**Building bounding box data:**
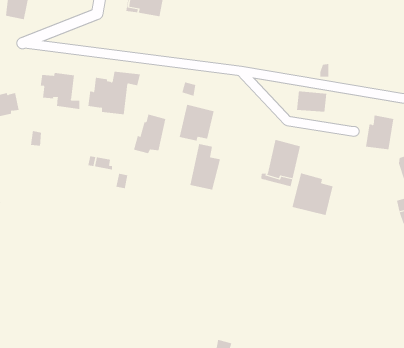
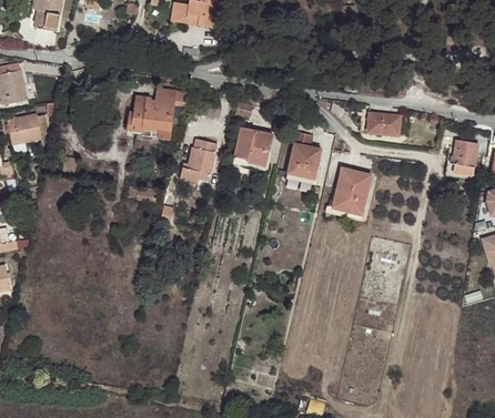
building: [40,72,80,110] -> none
building: [190,143,221,190] -> [286,131,322,184]
building: [292,173,333,216] -> none

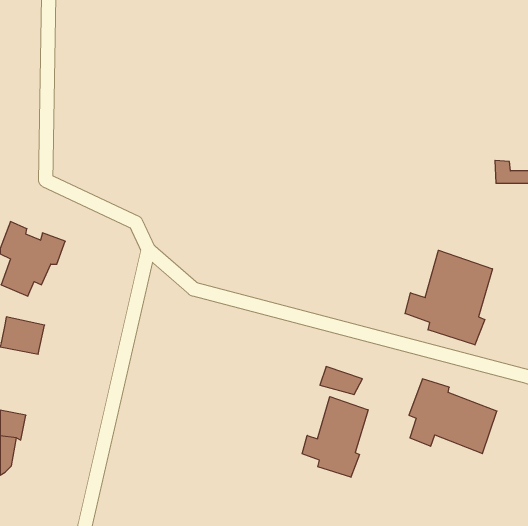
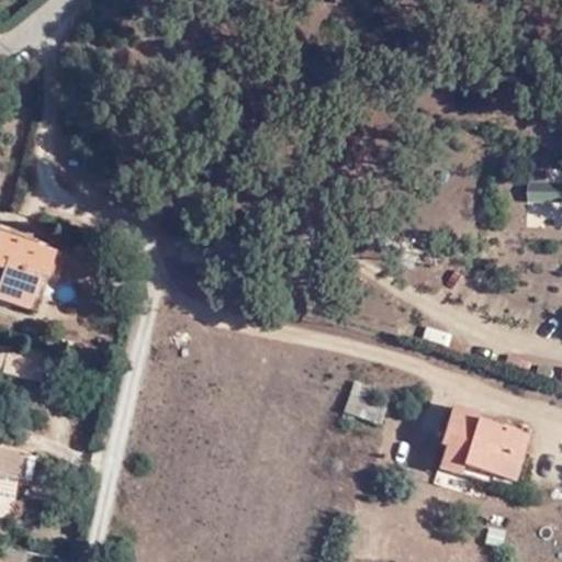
building: [405,250,492,345] -> none
building: [302,397,368,477] -> none

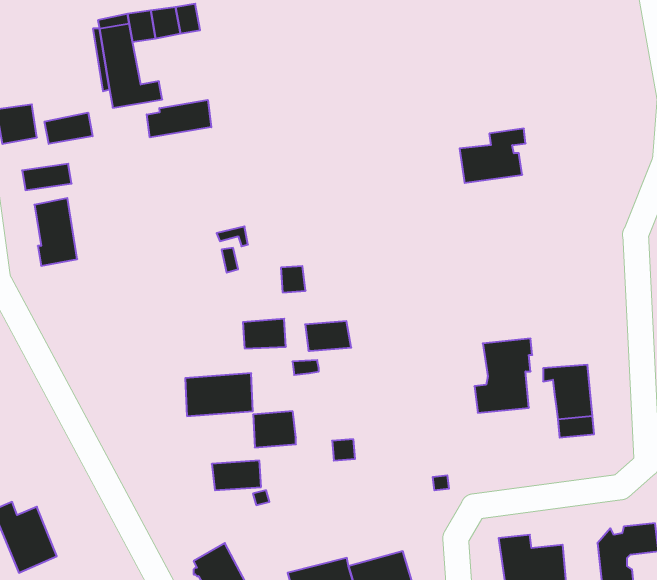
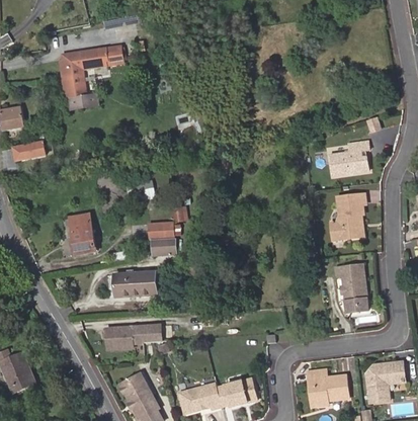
building: [147,100,211,137] -> none
building: [45,113,93,144] -> none
building: [460,129,526,183] -> [329,143,369,176]
building: [34,198,77,266] -> [70,214,96,255]
building: [305,321,351,351] -> [148,222,176,240]
building: [474,339,532,413] -> [330,194,365,240]
building: [253,411,296,447] -> [107,327,134,349]

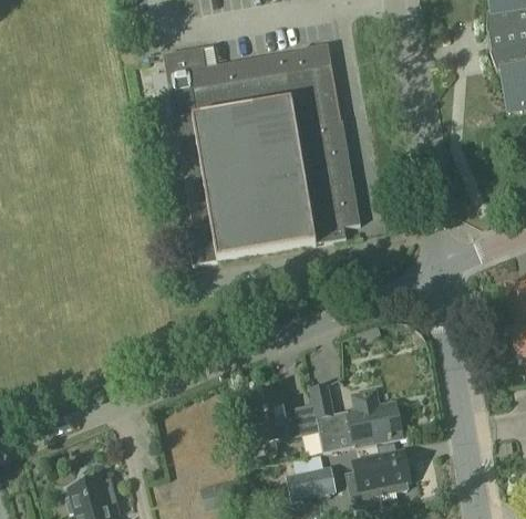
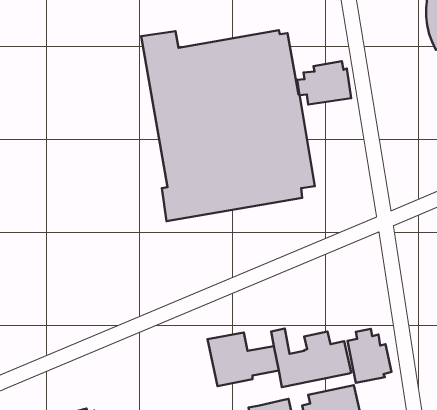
building: none -> [297,61,351,104]
building: none -> [347,329,392,383]

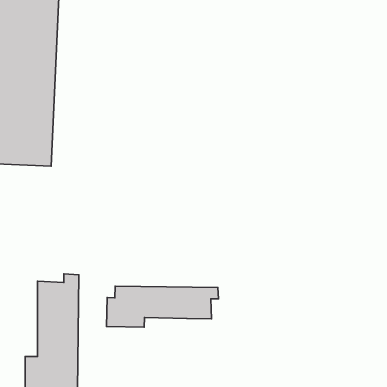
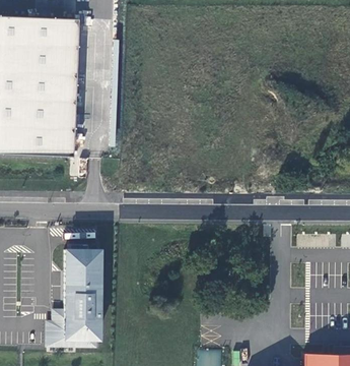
building: [106,286,219,327] -> none

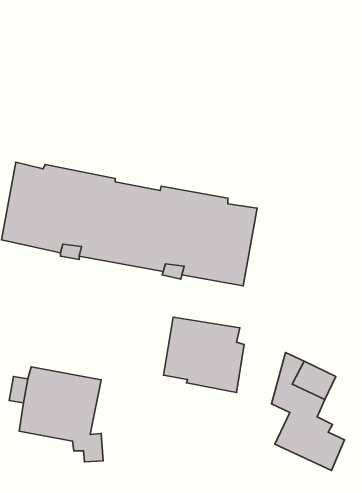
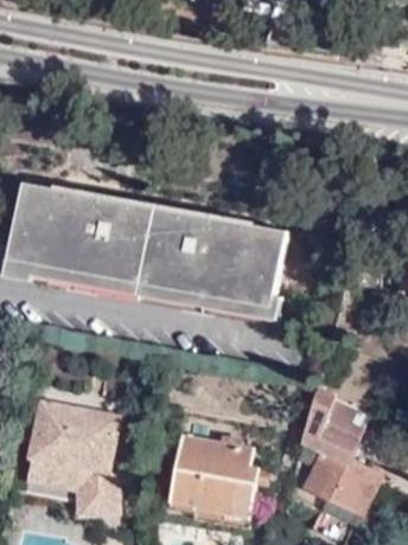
building: [163,317,244,393] -> [171,437,259,519]
building: none -> [24,474,117,514]

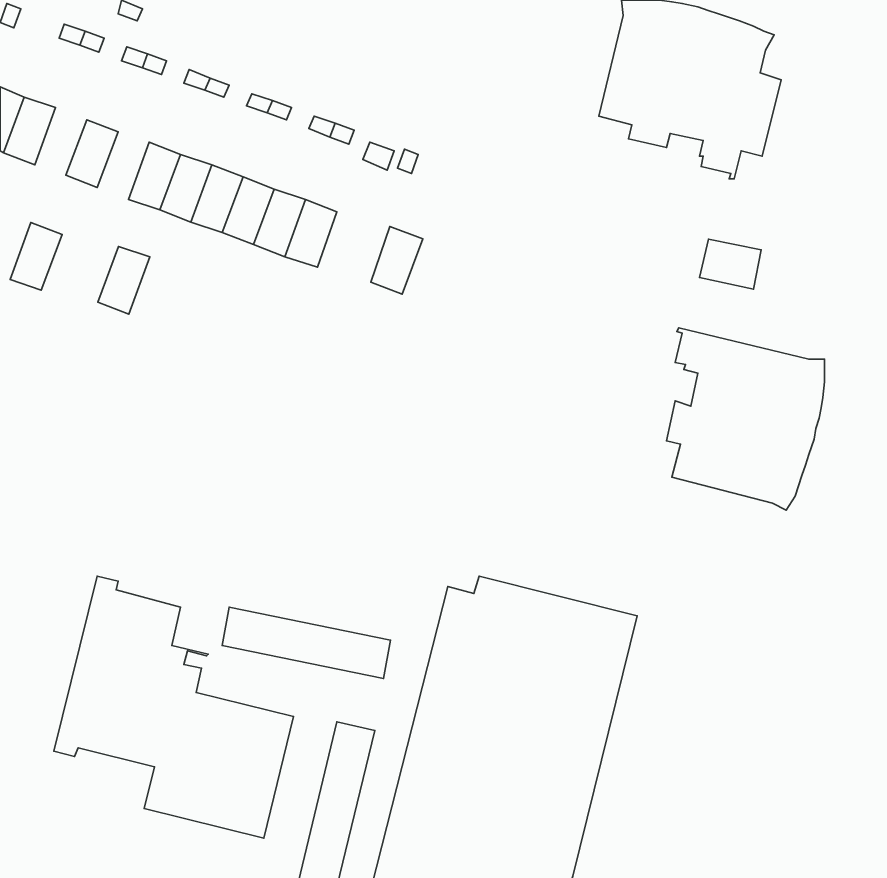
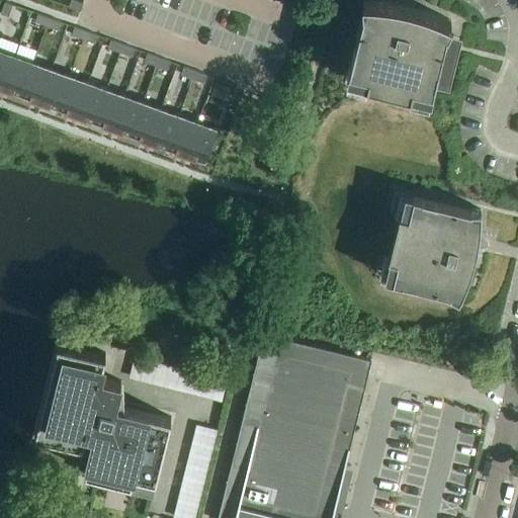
building: [10,222,62,290] -> [20,68,51,107]
building: [371,227,423,294] -> [185,128,215,168]
building: [699,239,761,289] -> none
building: [98,247,150,314] -> [57,82,87,121]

**HOW TO COMPLETE THIS TASK:** Note how many lines of the entries contain the string "none", then give that number by itself.

**REPLY TO THE TASK:** 11